## What the exercise asks
In the records below, find each line with the word "epithelium" and copy it.
——————————
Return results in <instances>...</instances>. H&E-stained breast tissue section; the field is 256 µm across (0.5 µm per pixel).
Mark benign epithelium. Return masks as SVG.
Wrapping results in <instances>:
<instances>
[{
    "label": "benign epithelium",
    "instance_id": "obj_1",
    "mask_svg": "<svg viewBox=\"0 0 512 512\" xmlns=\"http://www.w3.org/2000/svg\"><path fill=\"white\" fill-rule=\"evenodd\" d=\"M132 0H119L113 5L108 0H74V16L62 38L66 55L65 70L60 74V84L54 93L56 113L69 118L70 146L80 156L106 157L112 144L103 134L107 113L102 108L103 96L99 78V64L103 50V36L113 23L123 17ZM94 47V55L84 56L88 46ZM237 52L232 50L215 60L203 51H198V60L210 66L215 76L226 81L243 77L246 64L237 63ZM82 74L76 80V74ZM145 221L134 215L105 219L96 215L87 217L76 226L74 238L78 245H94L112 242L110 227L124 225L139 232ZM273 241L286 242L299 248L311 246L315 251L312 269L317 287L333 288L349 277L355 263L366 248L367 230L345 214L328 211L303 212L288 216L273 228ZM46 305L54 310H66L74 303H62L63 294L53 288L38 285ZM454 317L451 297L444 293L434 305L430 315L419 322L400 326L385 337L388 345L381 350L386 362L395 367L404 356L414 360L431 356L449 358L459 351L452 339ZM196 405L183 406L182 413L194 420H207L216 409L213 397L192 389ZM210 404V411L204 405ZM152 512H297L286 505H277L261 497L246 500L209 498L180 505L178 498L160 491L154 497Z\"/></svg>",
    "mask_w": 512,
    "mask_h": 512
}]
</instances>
——————————
## The solution
Mark benign epithelium. Return masks as SVG.
    "label": "benign epithelium",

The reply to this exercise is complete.